TASK ITEM: Produce a verbatim copy of the following records, leaving out all pictures.

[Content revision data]
----------
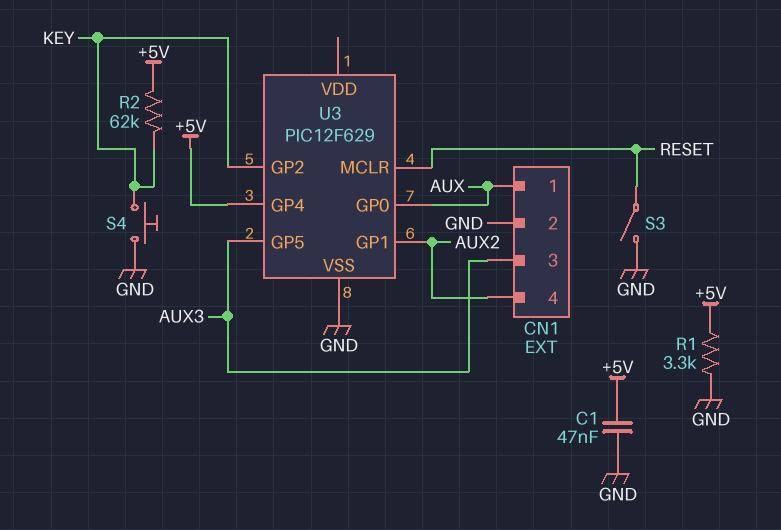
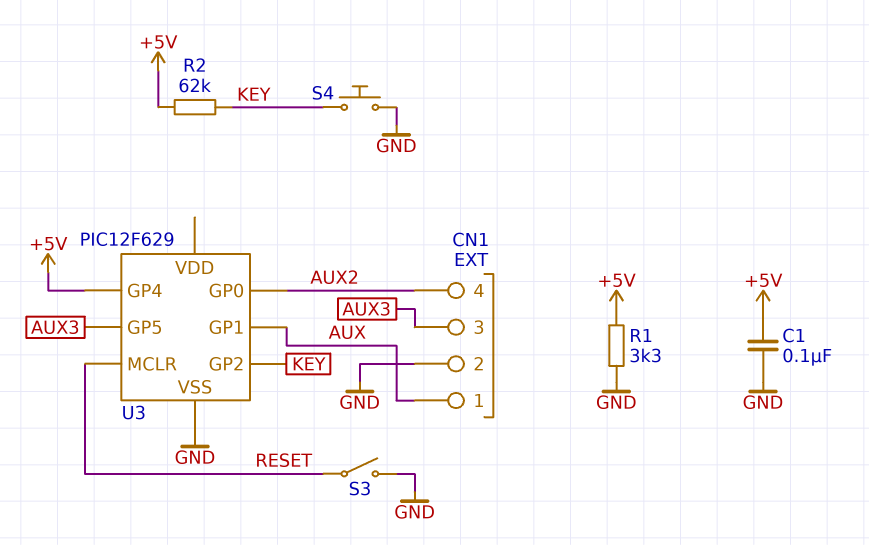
C1: 47nF (+5V, GND) -> 100nF (+5V, GND)
U3 pin GP0: AUX -> AUX2
U3 pin GP1: AUX2 -> AUX

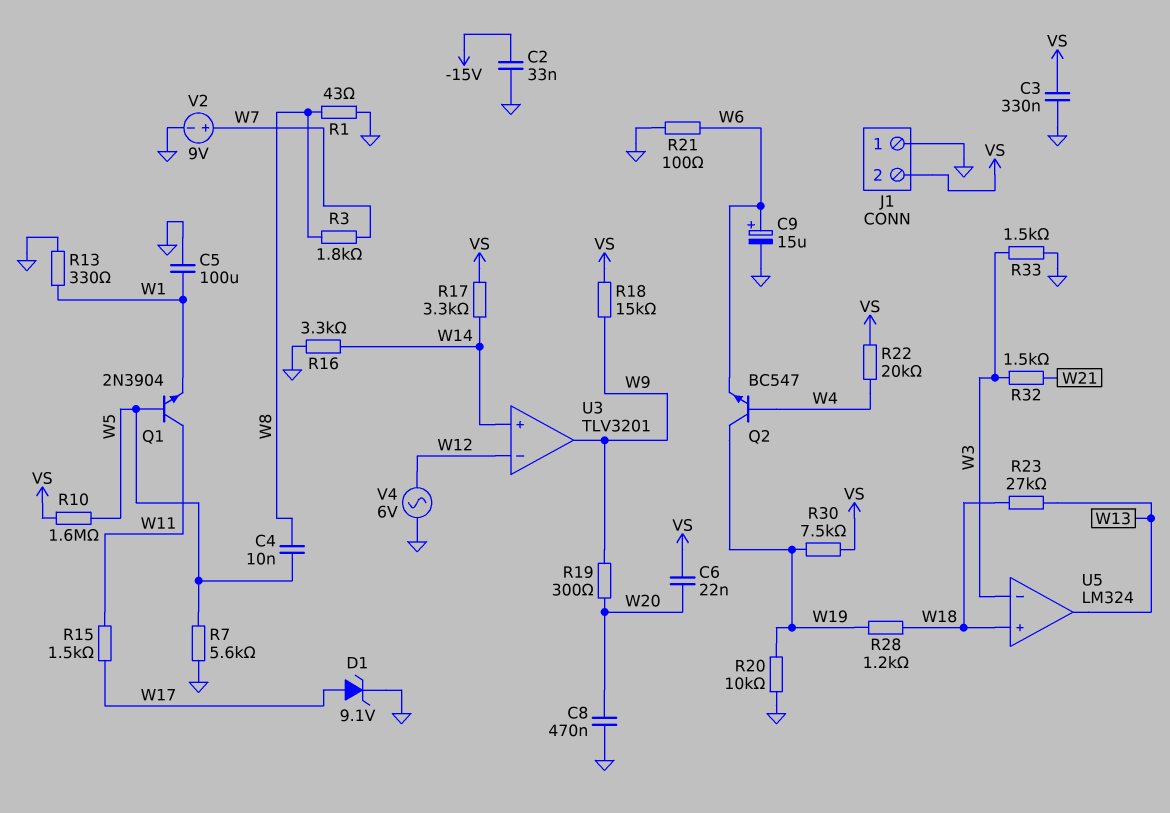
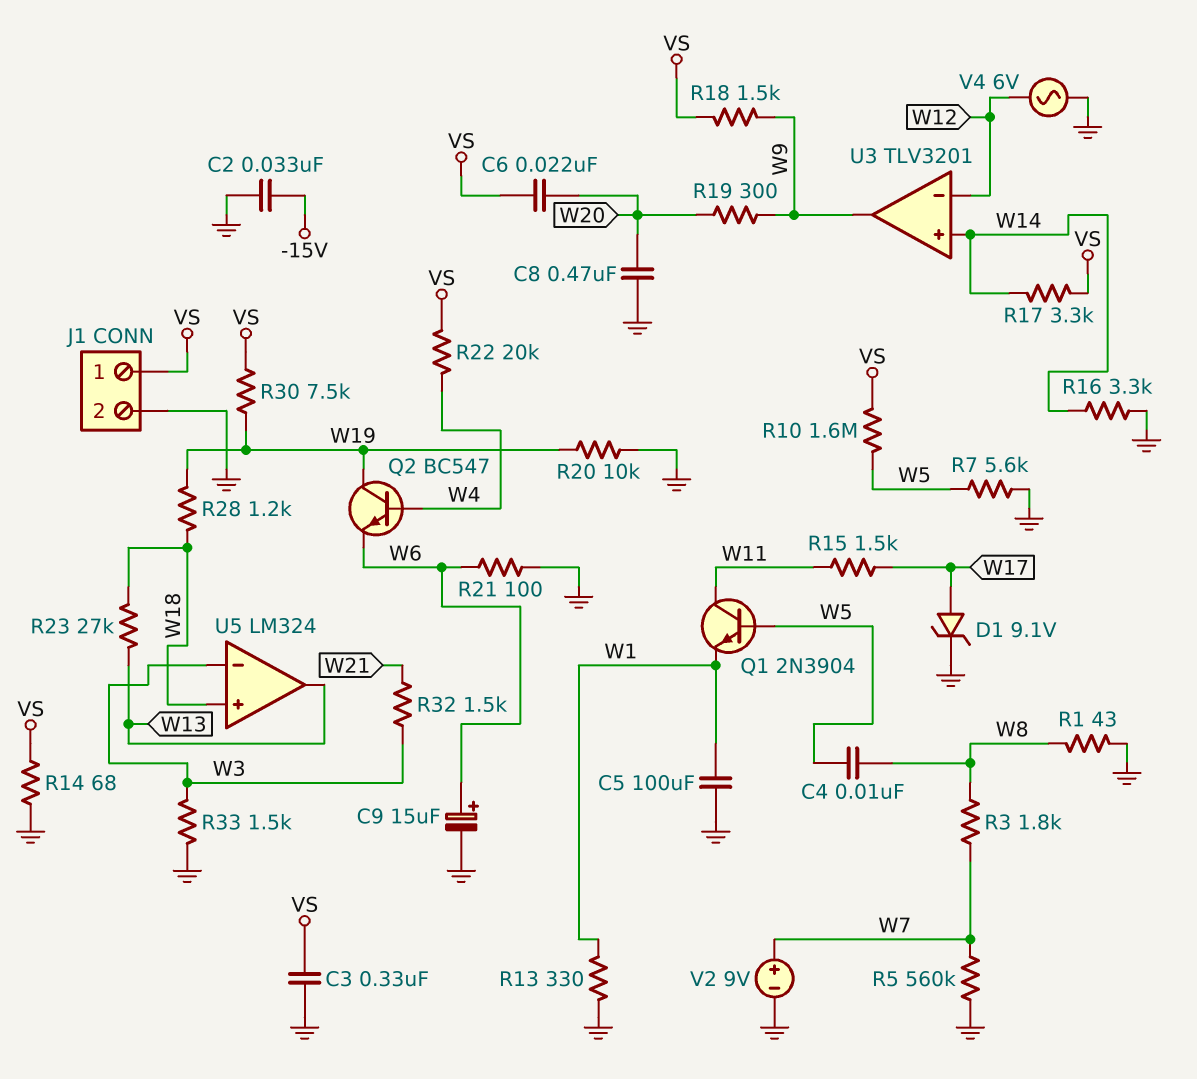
J1 pin 1: GND -> VS
J1 pin 2: VS -> GND
R5: none -> 560k (GND, W7)
R14: none -> 68 (GND, VS)
R18: 15k (VS, W9) -> 1.5k (VS, W9)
----------
ANSWER FOR THIS EXERCISE:
C1: 47nF (+5V, GND) -> 100nF (+5V, GND)
U3 pin GP0: AUX -> AUX2
U3 pin GP1: AUX2 -> AUX

J1 pin 1: GND -> VS
J1 pin 2: VS -> GND
R5: none -> 560k (GND, W7)
R14: none -> 68 (GND, VS)
R18: 15k (VS, W9) -> 1.5k (VS, W9)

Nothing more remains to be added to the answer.